§ Source data:
==============================

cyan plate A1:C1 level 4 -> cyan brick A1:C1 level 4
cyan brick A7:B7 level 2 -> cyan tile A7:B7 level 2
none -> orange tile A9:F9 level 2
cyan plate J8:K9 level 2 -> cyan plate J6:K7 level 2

==============================

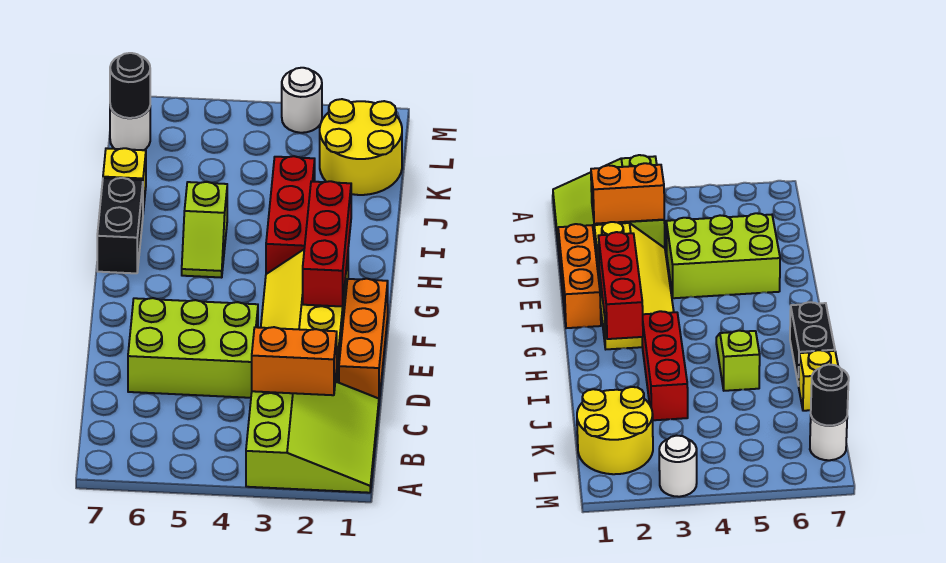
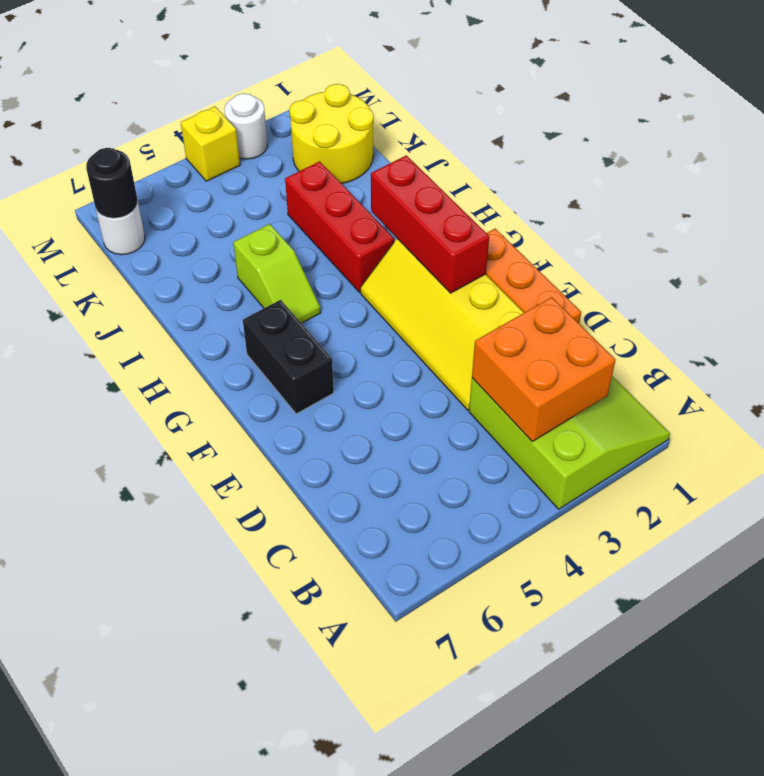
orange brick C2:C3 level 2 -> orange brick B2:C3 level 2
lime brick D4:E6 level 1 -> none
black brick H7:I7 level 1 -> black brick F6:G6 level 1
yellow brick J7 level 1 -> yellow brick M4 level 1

==============================

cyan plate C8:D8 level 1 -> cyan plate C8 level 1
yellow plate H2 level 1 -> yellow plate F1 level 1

==============================

§ Task requirements: Within the data, how many lines hold "yellow"? Respond with only the number.

§ Written answer: 2